**Description of the task:** Nothing but the records, transcribed exactly, should appear in the answer; leave the pictures out.

**Extracted data:**
####

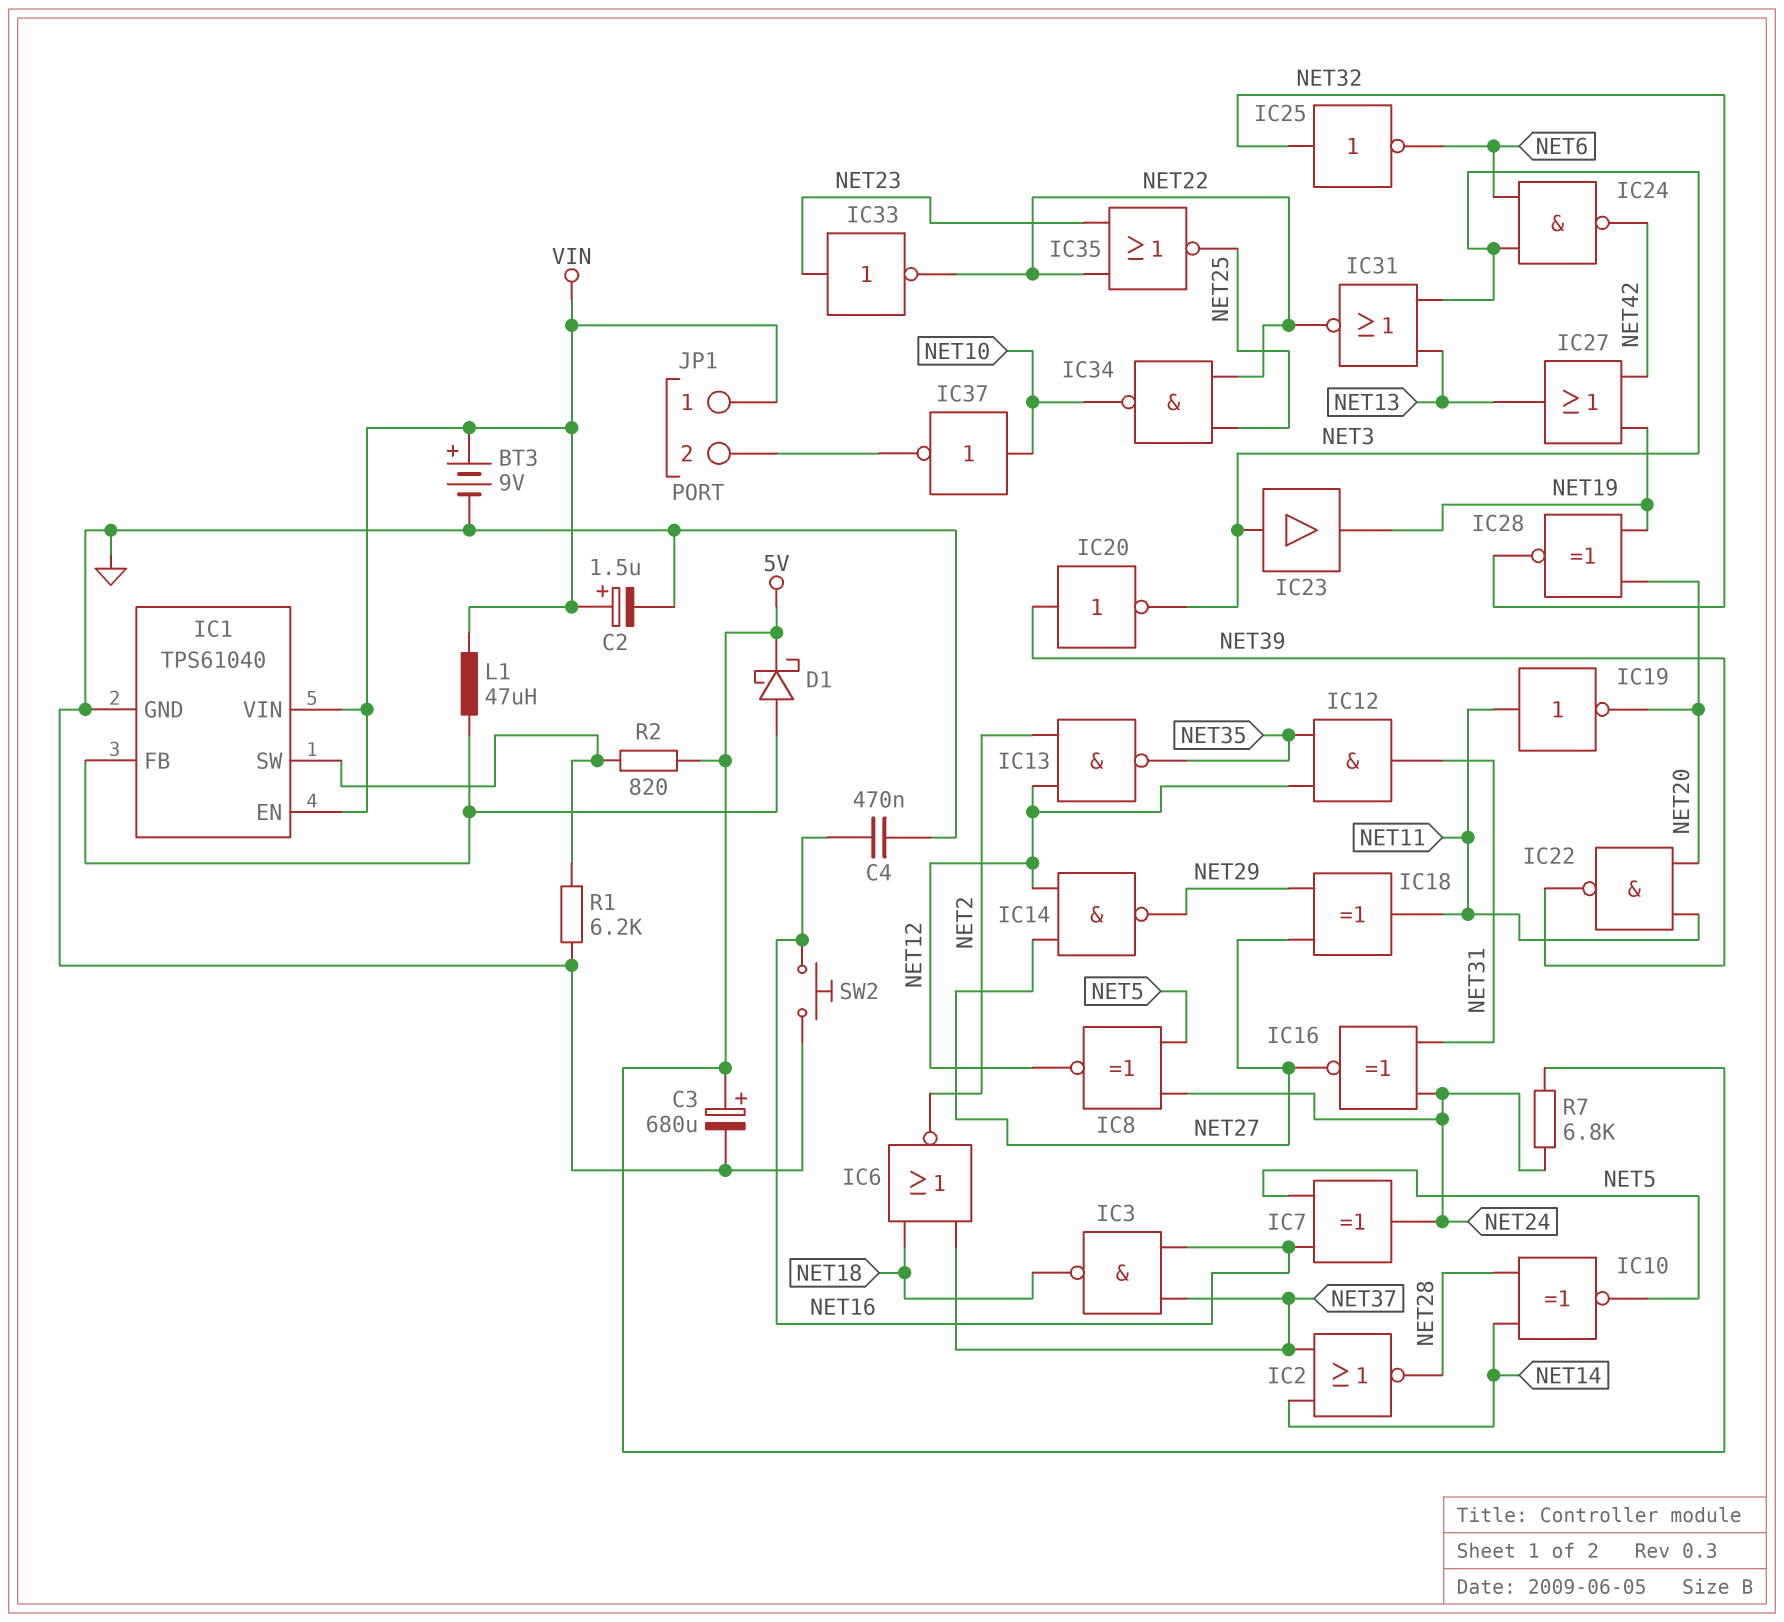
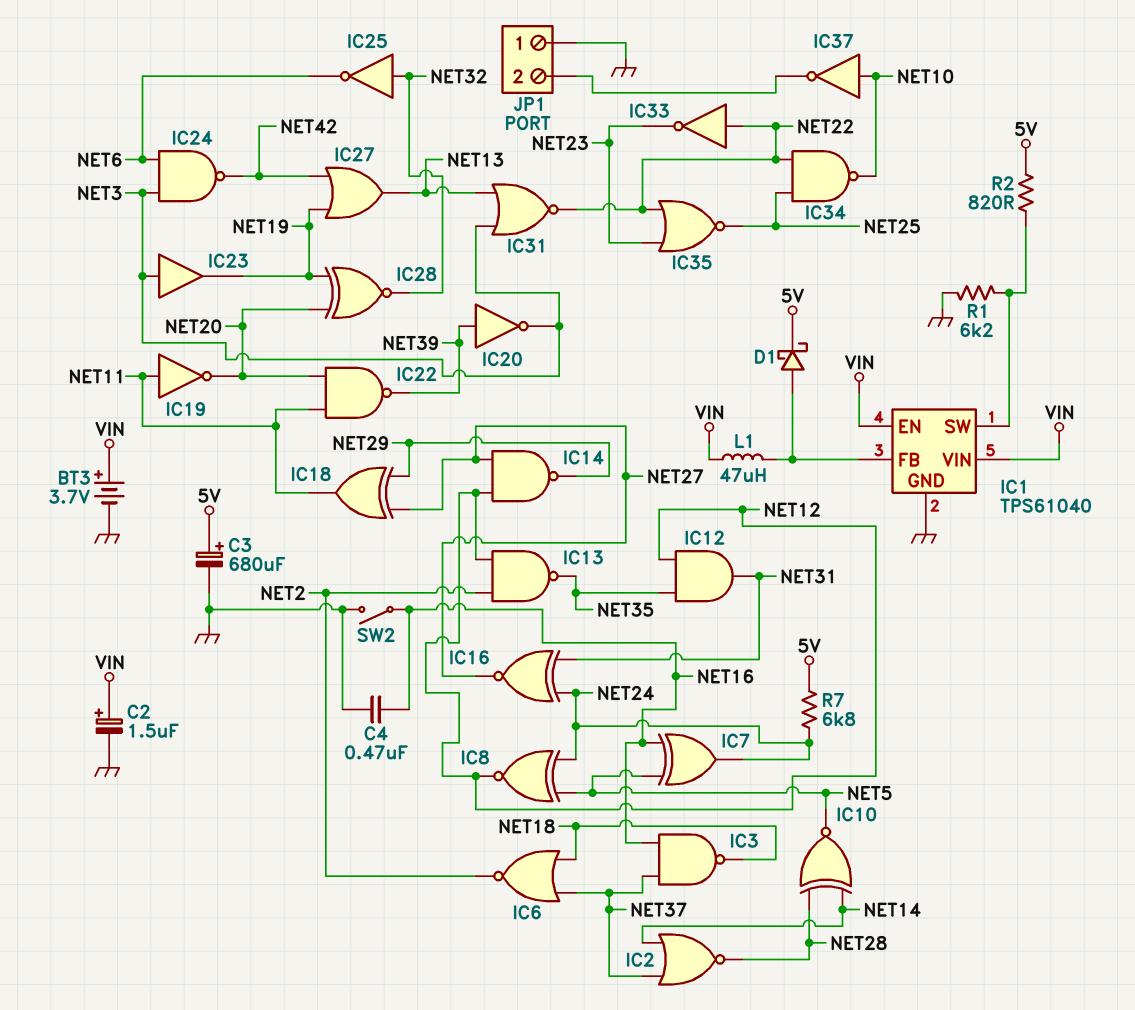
BT3: 9V (plus VIN, minus GND) -> 3.7V (plus VIN, minus GND)
IC33: NOT (in NET23, out NET22) -> NOT (in NET22, out NET23)
JP1 pin 1: VIN -> GND
SW2: button (GND, NET16) -> switch (GND, NET16)

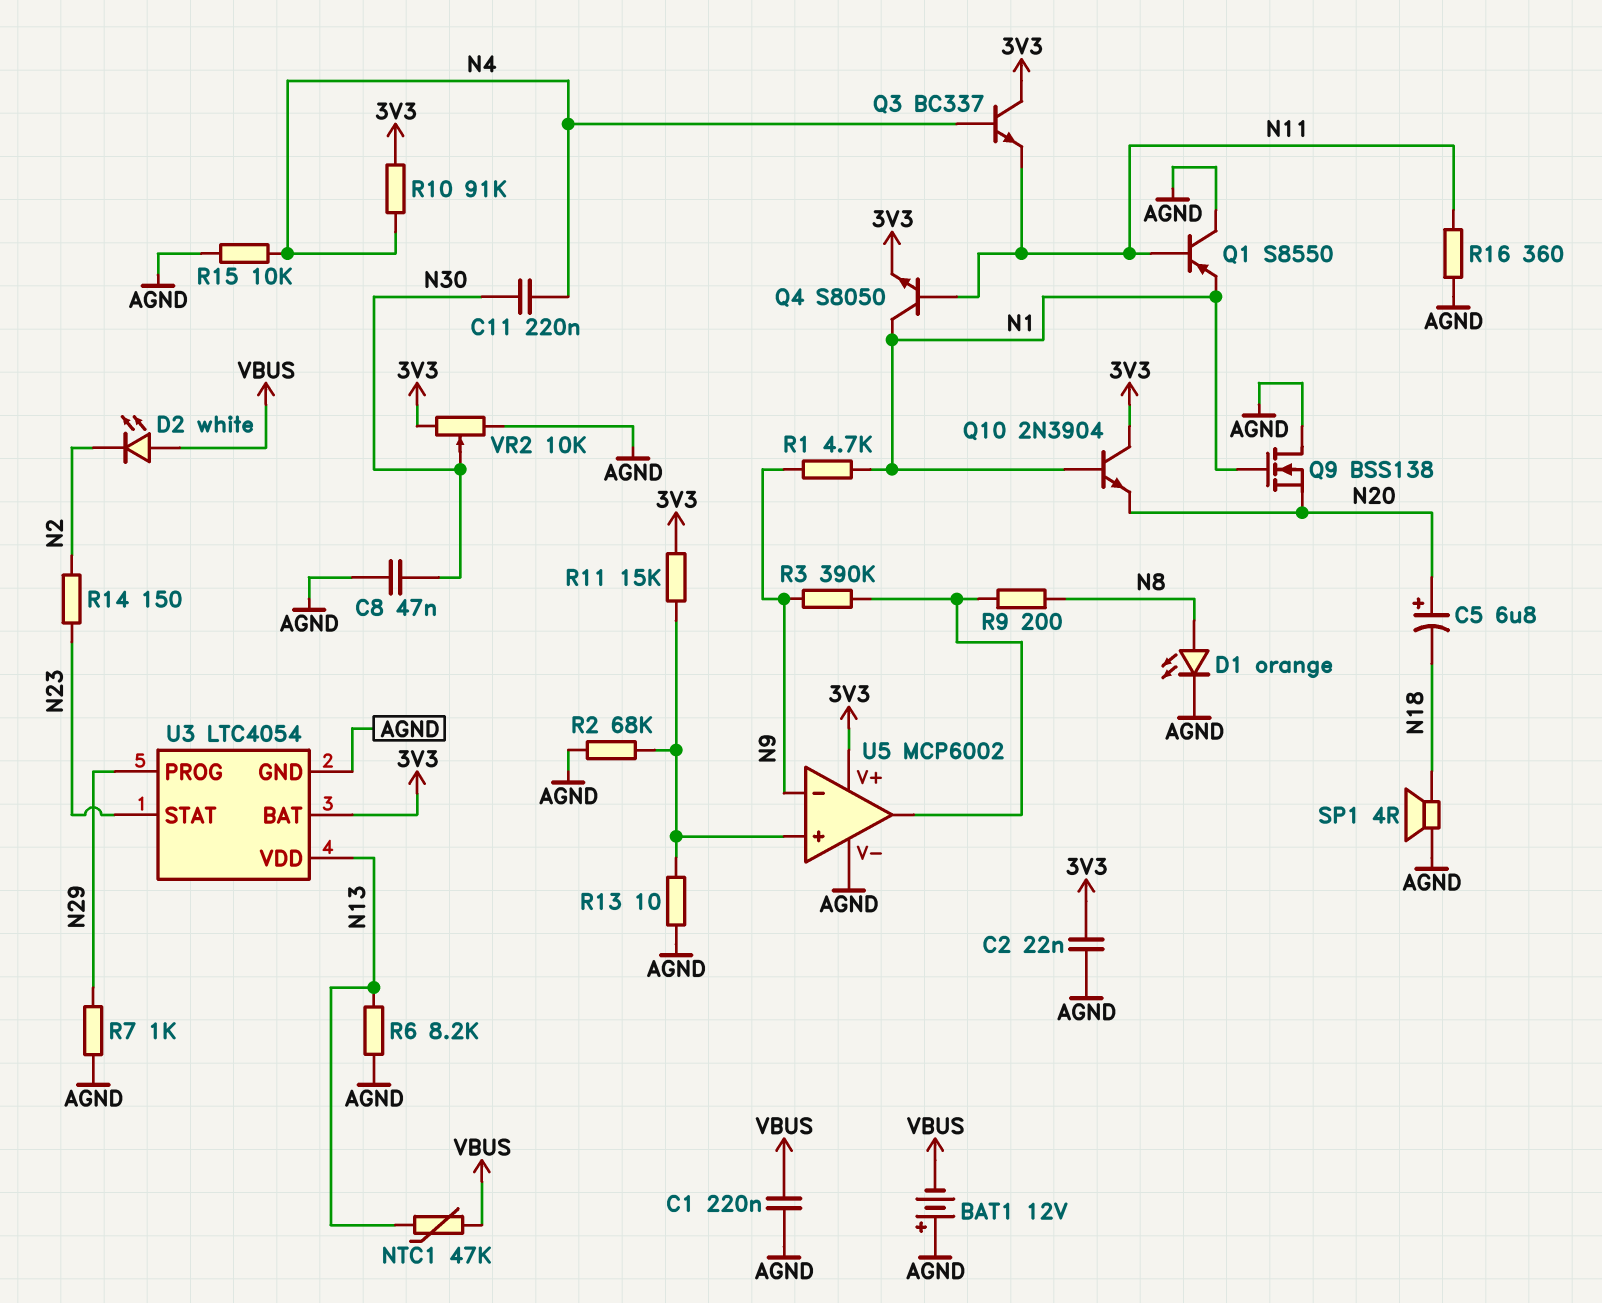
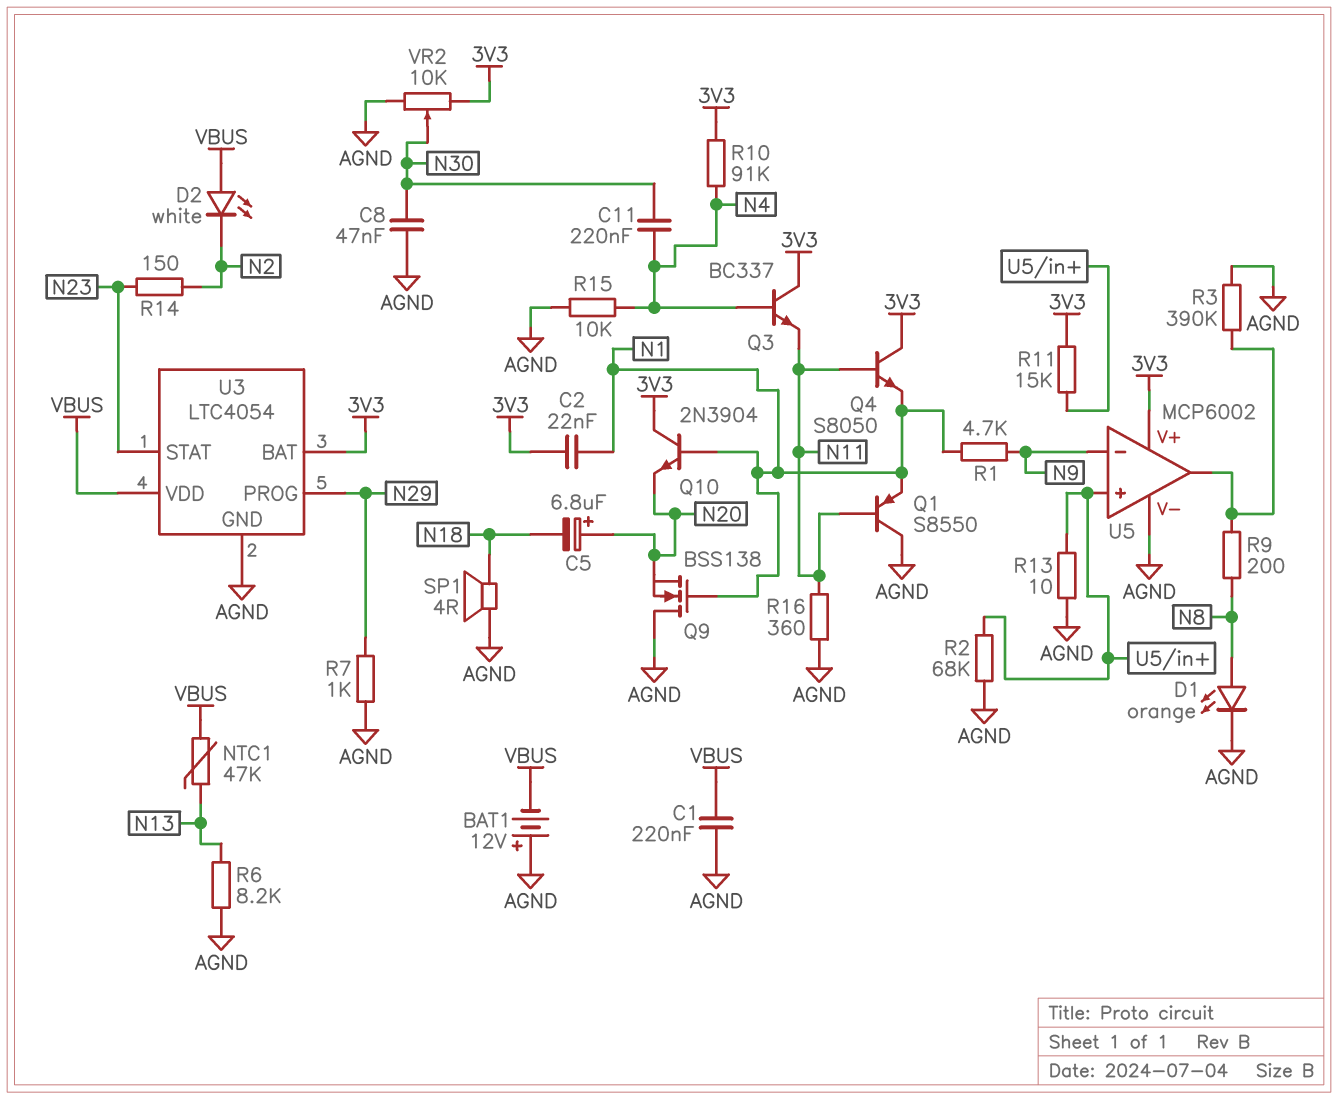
C2: 22nF (3V3, AGND) -> 22nF (3V3, N1)
Q4: NPN S8050 (B N11, C N1, E 3V3) -> NPN S8050 (B N11, C 3V3, E N1)
R3: 390k (N9, U5/out) -> 390k (AGND, U5/out)
U3 pin VDD: N13 -> VBUS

####

**Solution:**
BT3: 9V (plus VIN, minus GND) -> 3.7V (plus VIN, minus GND)
IC33: NOT (in NET23, out NET22) -> NOT (in NET22, out NET23)
JP1 pin 1: VIN -> GND
SW2: button (GND, NET16) -> switch (GND, NET16)

C2: 22nF (3V3, AGND) -> 22nF (3V3, N1)
Q4: NPN S8050 (B N11, C N1, E 3V3) -> NPN S8050 (B N11, C 3V3, E N1)
R3: 390k (N9, U5/out) -> 390k (AGND, U5/out)
U3 pin VDD: N13 -> VBUS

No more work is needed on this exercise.